Check every line of the entries for "none", and copy the lines that hold it.

Segment Start: Source data

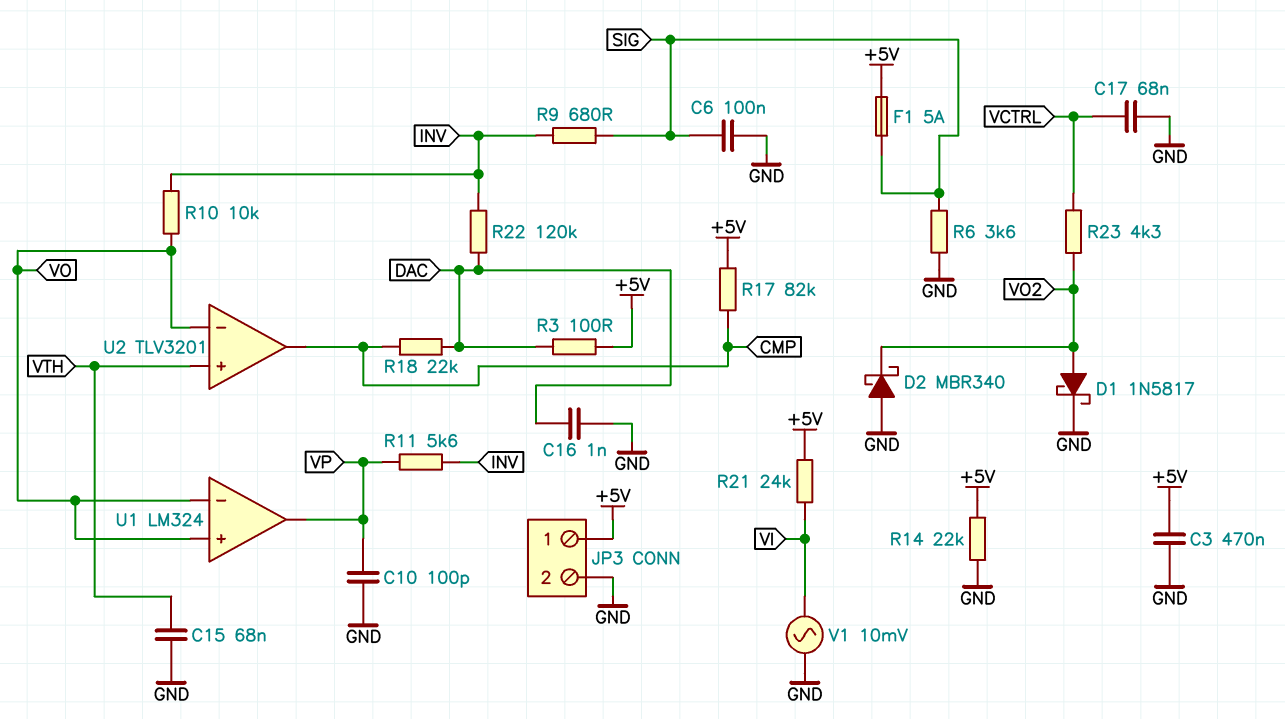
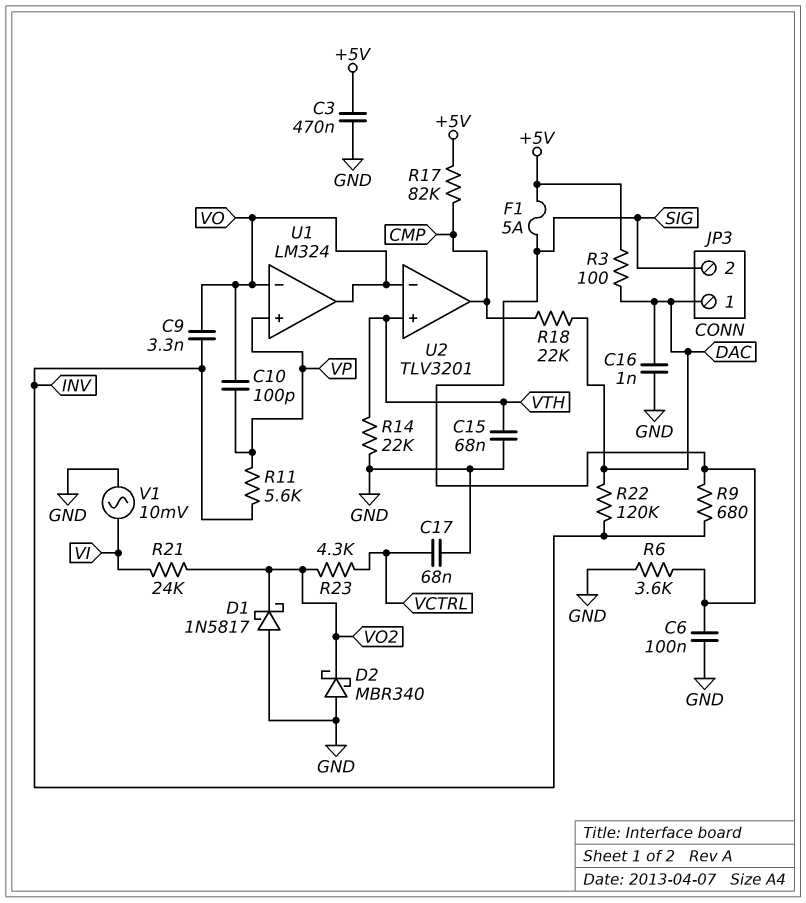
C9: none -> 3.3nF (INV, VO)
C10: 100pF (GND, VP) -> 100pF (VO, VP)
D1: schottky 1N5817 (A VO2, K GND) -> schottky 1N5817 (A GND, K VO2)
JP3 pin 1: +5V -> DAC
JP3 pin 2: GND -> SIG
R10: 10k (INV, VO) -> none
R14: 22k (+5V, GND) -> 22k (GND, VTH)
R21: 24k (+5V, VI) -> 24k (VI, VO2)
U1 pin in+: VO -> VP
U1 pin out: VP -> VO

Segment End: Source data
Segment Start: Source data

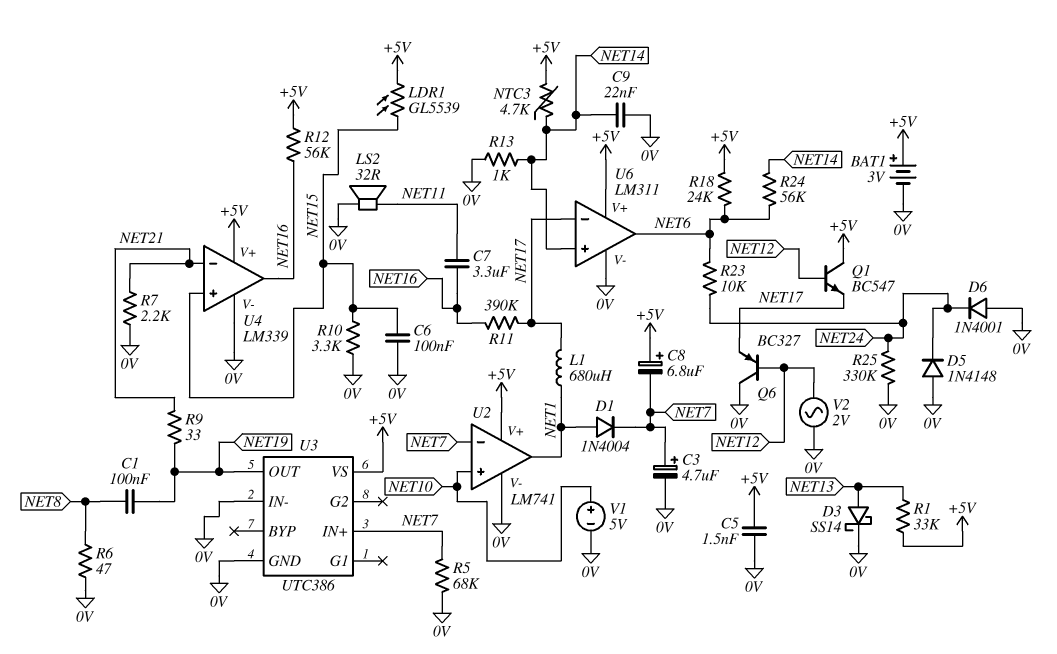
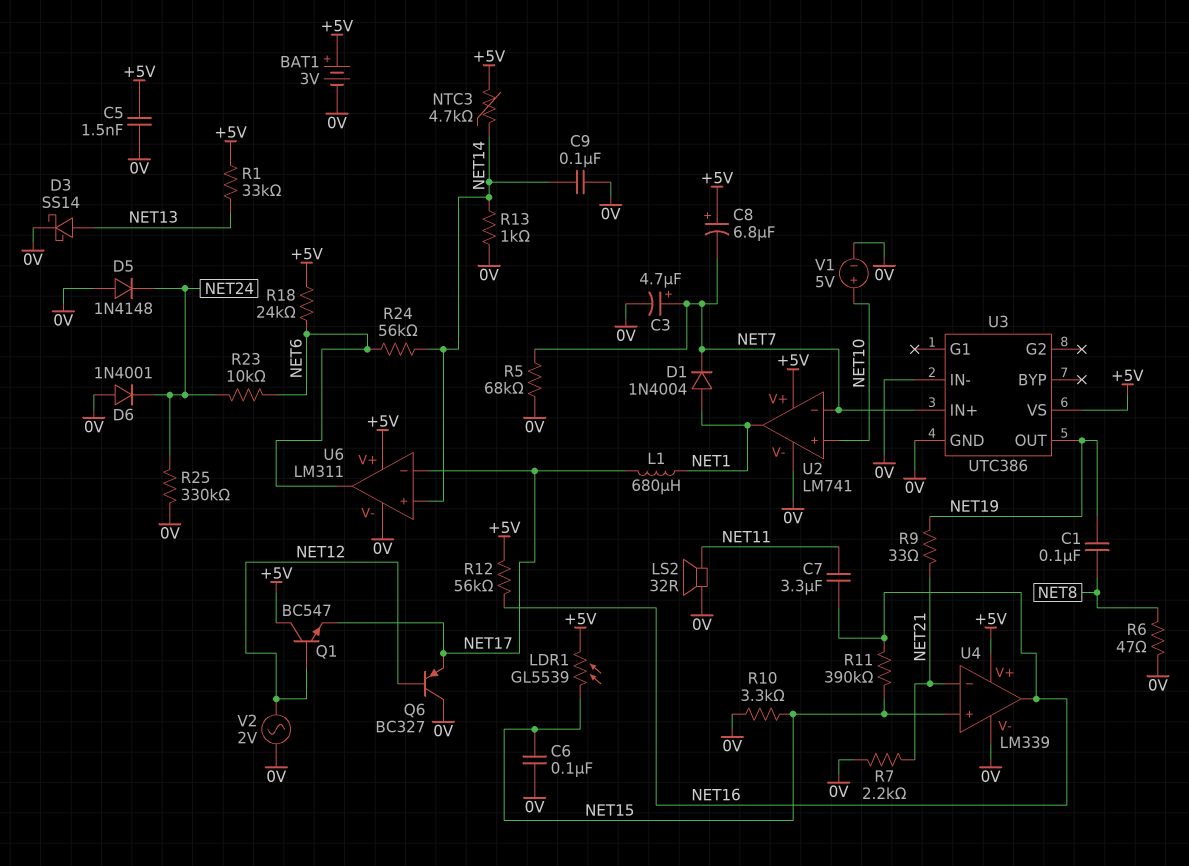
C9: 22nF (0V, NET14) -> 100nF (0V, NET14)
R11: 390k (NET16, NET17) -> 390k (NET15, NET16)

Segment End: Source data
Segment Start: Source data

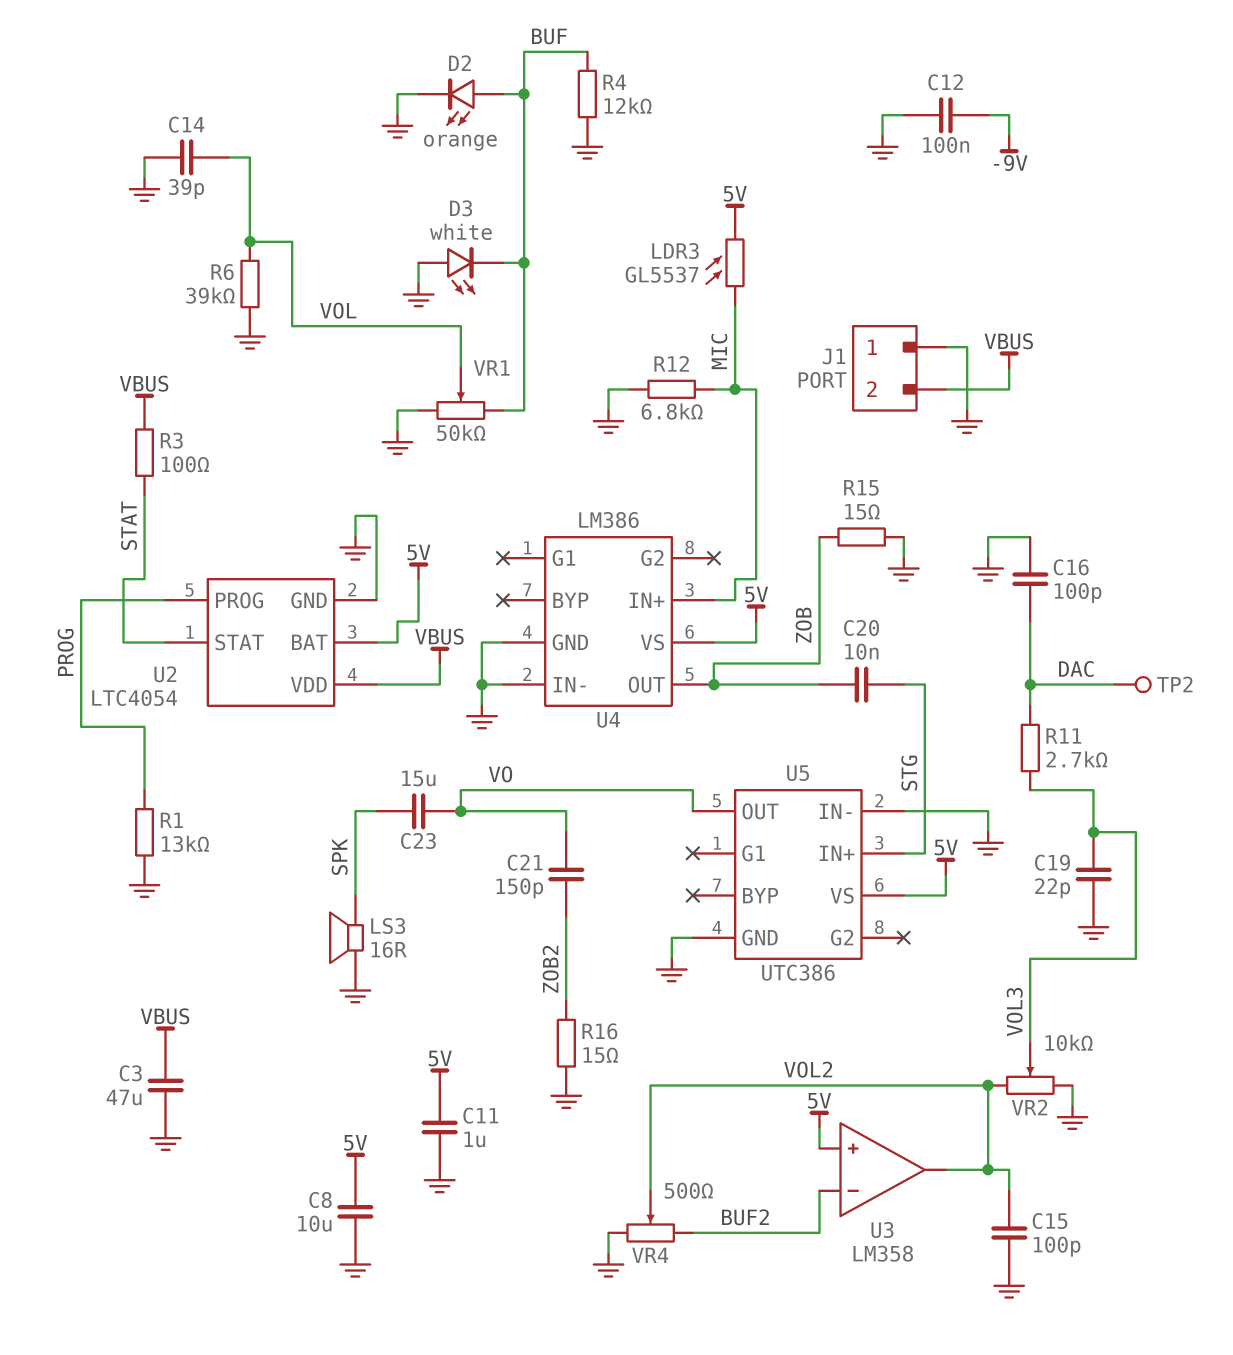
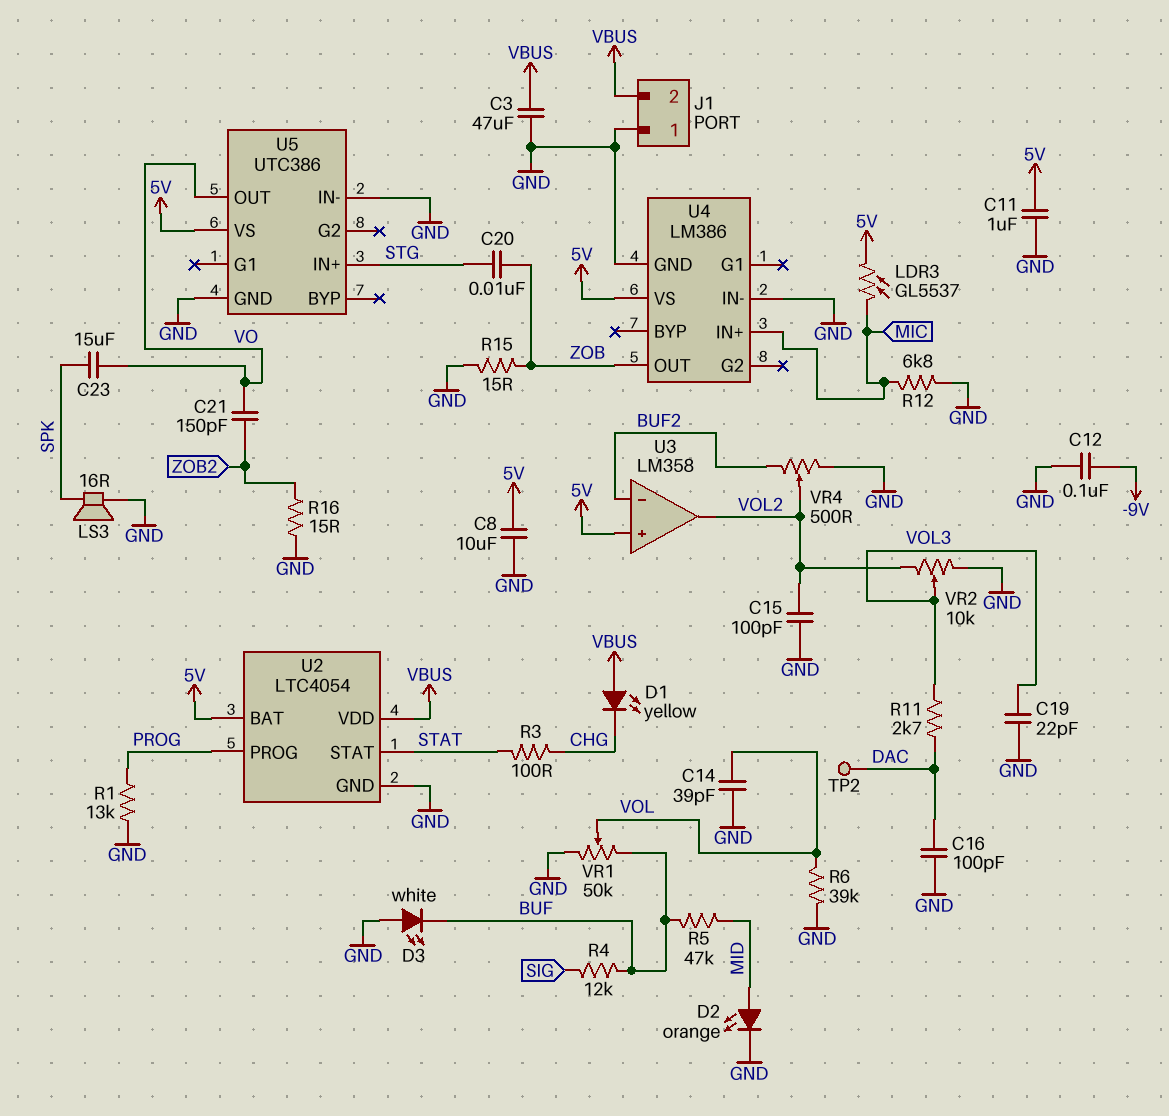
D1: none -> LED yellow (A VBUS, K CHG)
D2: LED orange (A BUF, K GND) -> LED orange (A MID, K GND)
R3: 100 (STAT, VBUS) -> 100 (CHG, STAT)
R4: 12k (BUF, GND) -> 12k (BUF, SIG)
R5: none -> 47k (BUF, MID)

Segment End: Source data

Reply to the exercise =>
C9: none -> 3.3nF (INV, VO)
R10: 10k (INV, VO) -> none
D1: none -> LED yellow (A VBUS, K CHG)
R5: none -> 47k (BUF, MID)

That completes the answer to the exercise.